┌──

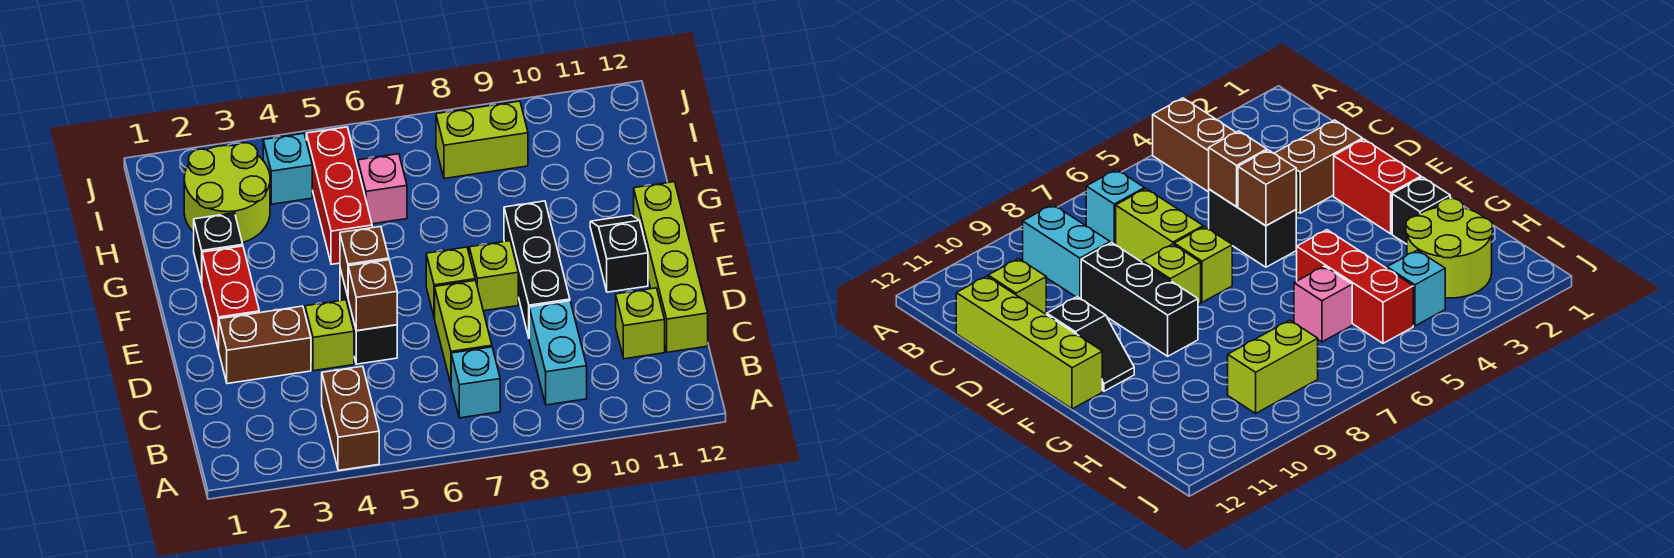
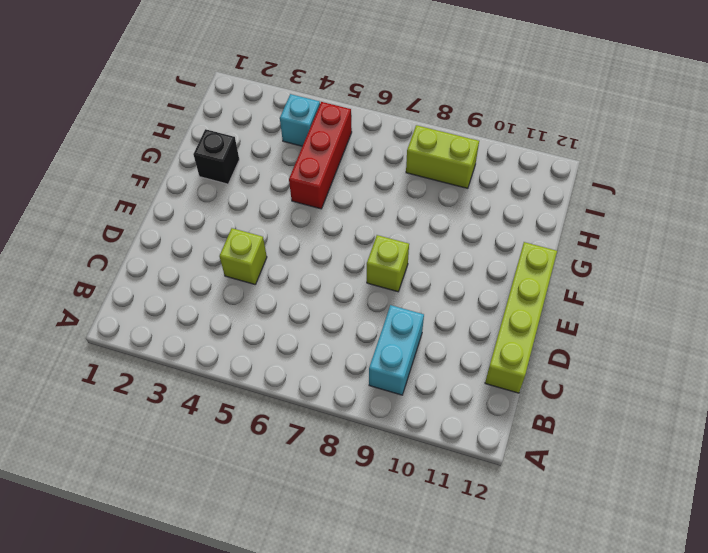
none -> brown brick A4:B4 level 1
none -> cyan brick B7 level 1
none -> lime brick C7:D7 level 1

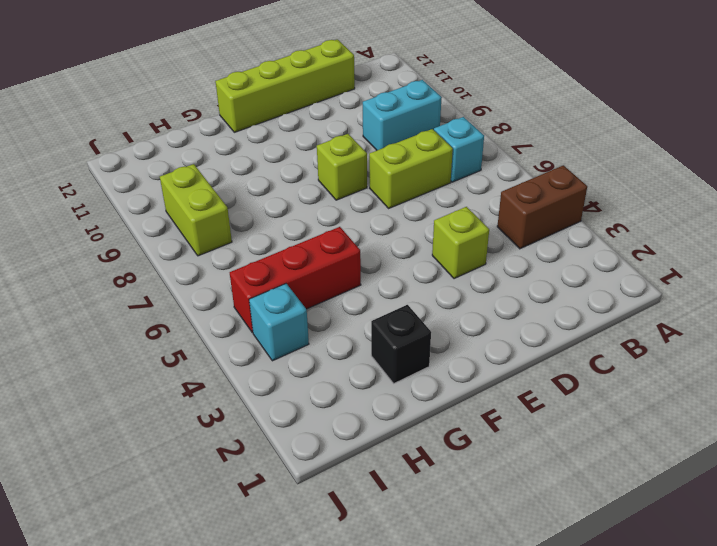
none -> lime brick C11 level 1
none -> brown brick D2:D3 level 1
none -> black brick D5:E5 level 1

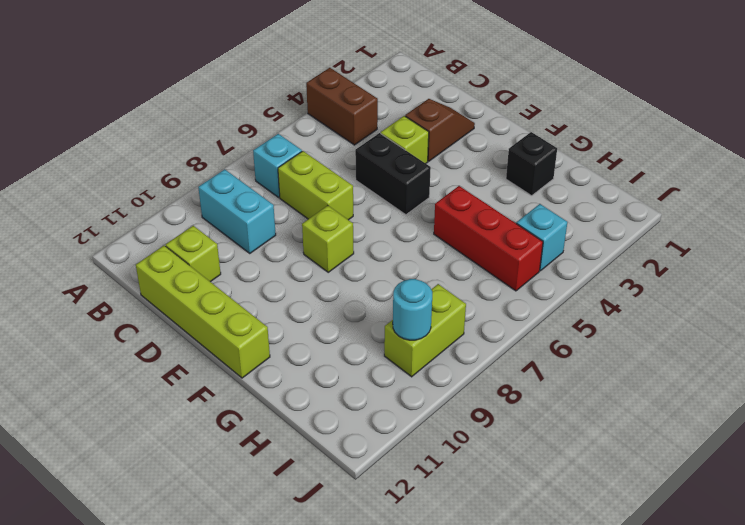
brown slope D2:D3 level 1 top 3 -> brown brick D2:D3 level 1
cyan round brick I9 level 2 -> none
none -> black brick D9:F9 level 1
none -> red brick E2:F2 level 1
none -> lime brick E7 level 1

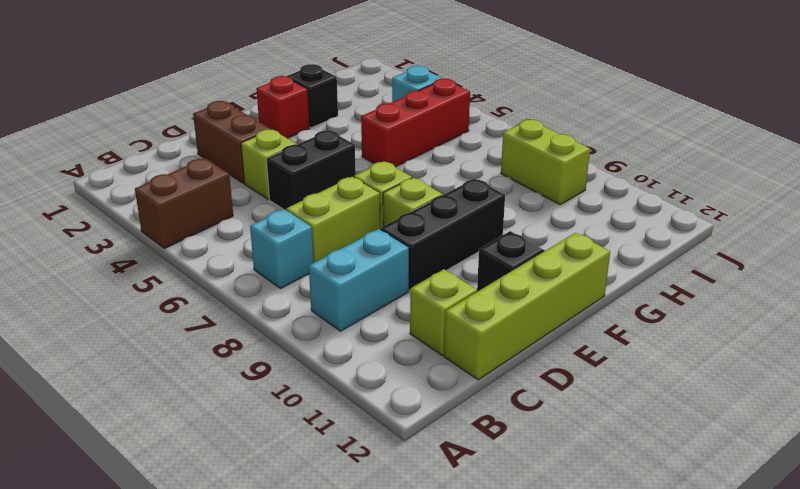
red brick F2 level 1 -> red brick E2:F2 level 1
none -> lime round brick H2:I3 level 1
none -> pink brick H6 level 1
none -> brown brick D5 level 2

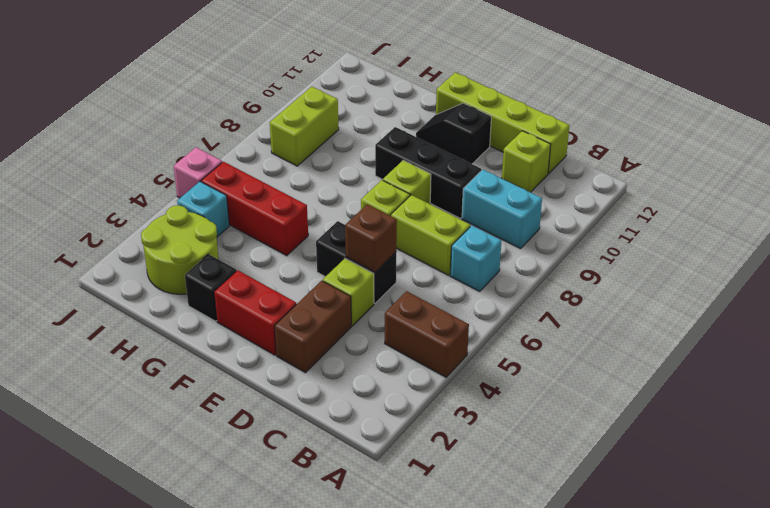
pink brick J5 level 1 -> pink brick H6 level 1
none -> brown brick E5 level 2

└──
┌──

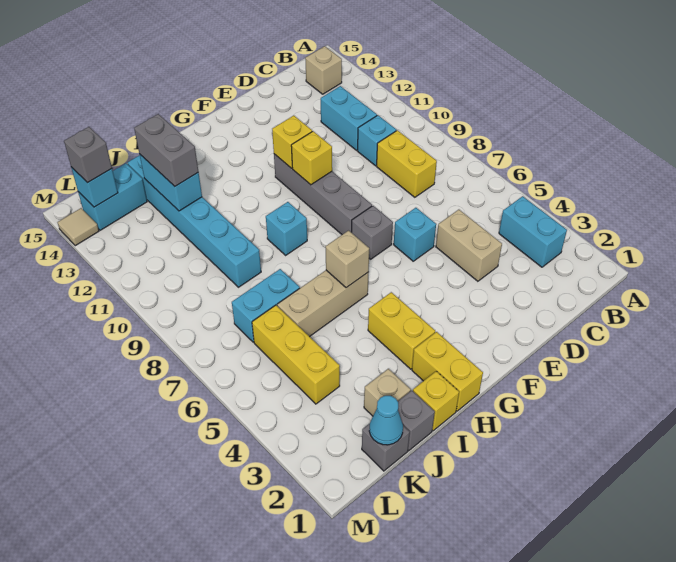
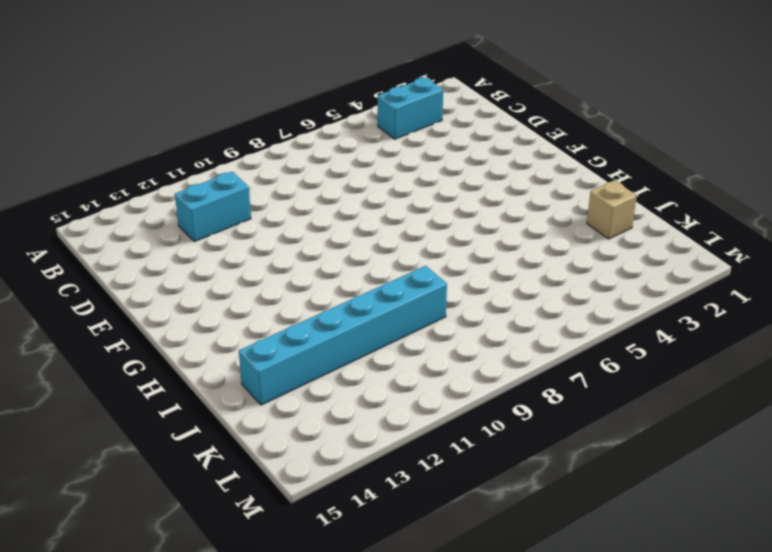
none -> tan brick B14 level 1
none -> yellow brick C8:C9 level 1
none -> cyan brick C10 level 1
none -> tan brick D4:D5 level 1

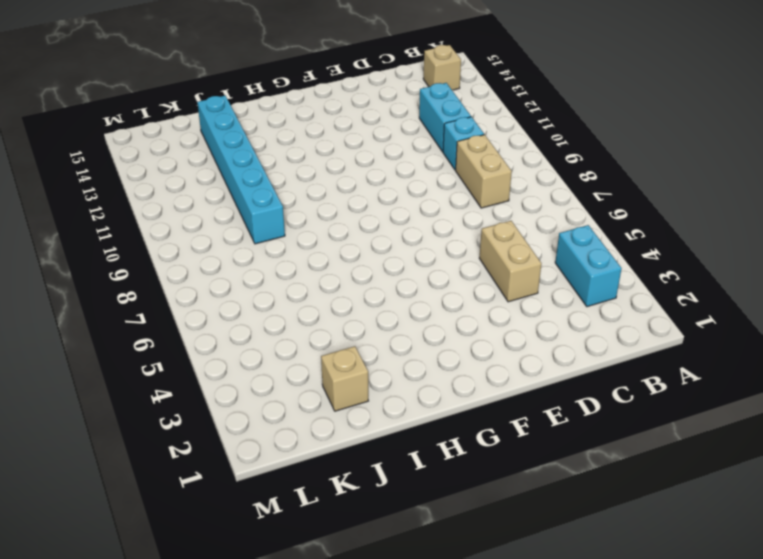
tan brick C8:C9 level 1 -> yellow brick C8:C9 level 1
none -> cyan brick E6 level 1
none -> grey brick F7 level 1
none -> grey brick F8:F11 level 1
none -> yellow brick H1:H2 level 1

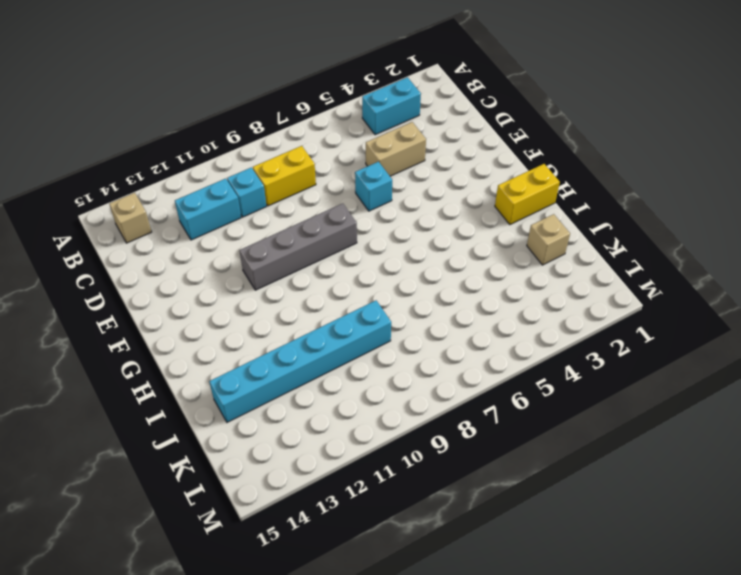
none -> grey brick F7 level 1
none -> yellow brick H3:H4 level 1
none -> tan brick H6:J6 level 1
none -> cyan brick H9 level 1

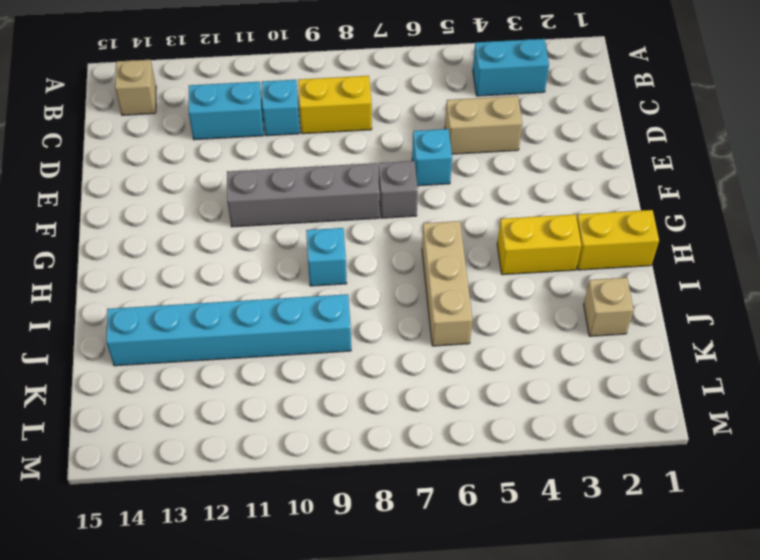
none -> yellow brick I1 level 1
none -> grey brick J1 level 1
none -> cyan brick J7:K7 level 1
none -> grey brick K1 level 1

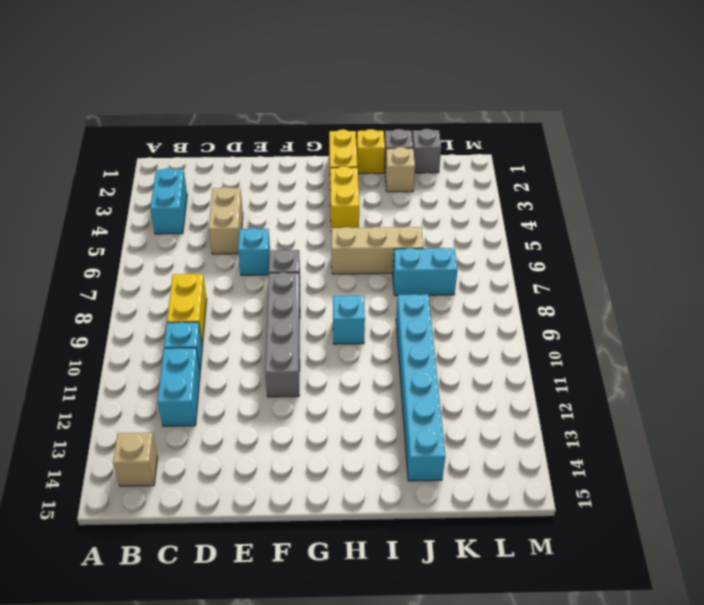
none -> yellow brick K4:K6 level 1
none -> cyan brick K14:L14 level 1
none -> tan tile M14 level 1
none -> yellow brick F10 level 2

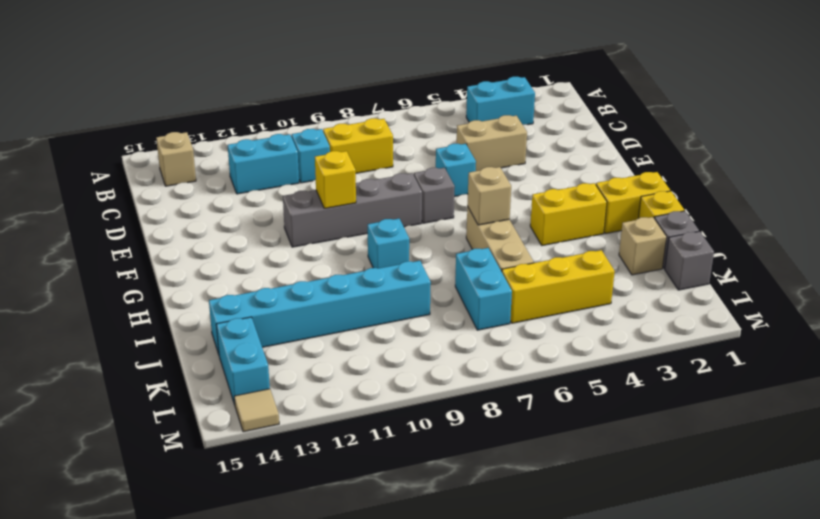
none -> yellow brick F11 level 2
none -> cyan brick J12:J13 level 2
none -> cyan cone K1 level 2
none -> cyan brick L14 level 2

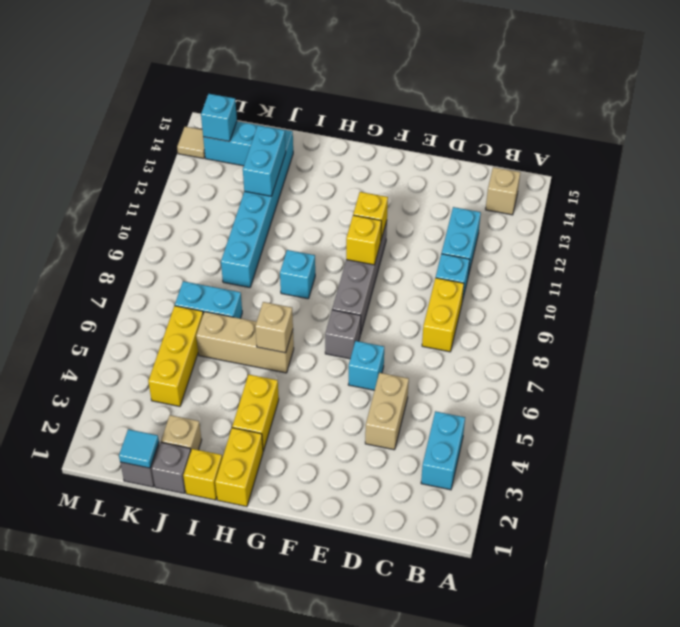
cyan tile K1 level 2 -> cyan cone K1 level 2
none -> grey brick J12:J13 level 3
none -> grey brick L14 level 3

└──
┌──

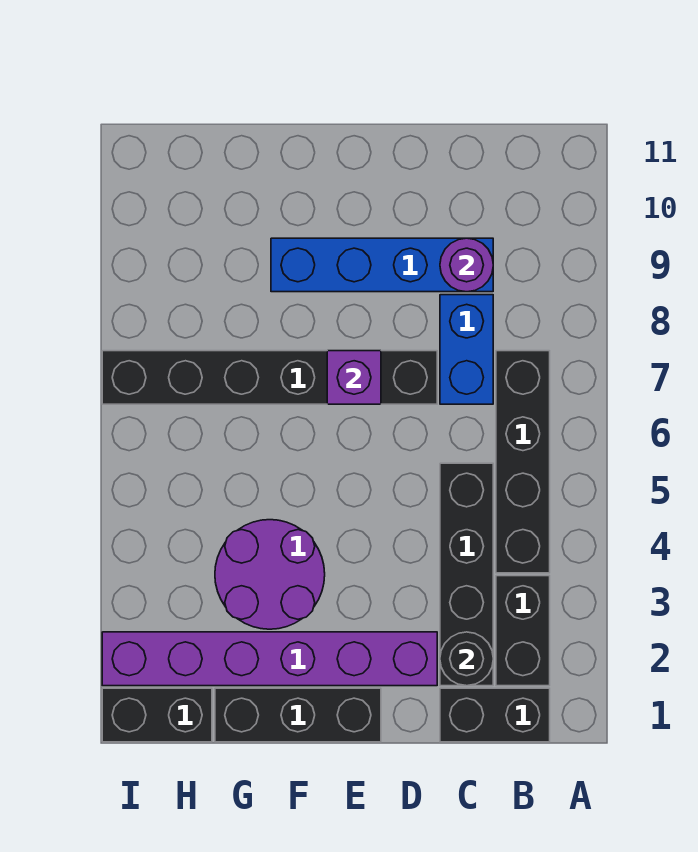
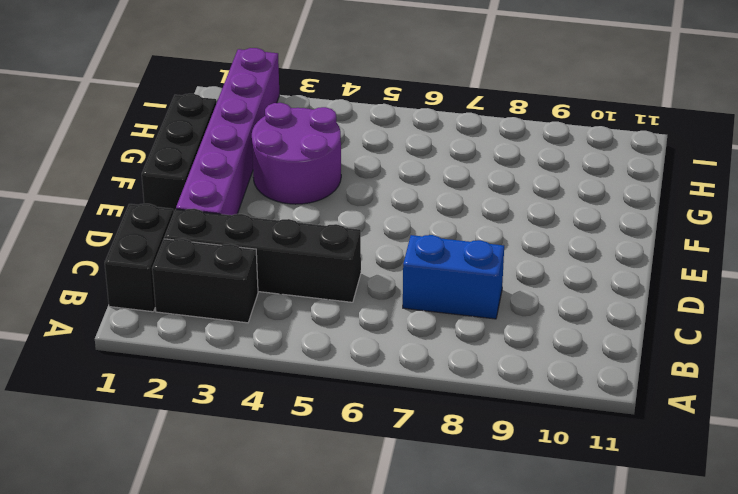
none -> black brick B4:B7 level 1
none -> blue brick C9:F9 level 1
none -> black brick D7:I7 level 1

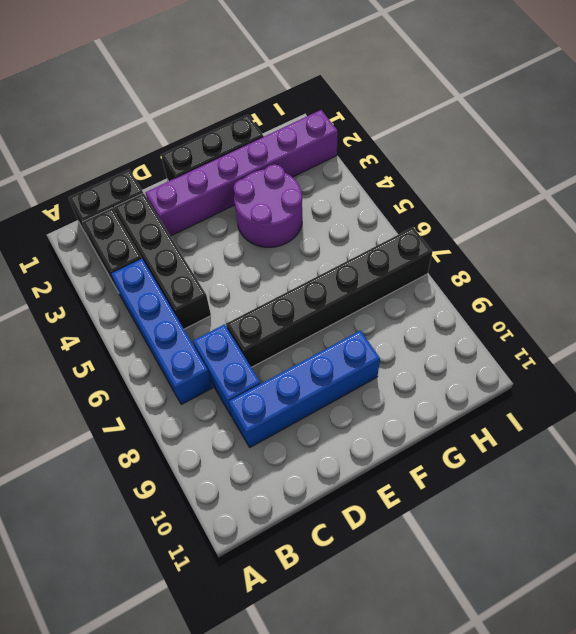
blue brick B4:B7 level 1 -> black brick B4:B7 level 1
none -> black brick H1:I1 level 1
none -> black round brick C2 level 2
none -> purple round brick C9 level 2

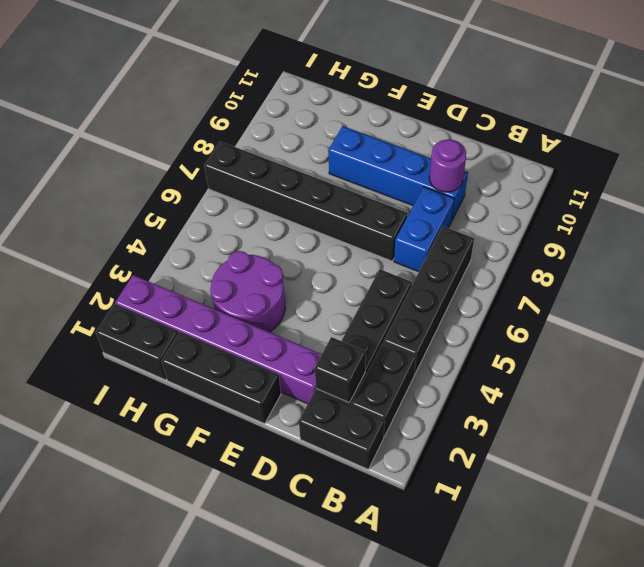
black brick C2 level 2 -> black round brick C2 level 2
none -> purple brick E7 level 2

└──

Task details: Looking at the material above, count the lines that hold "brown" and give the total alone.

Solution for this problem: 5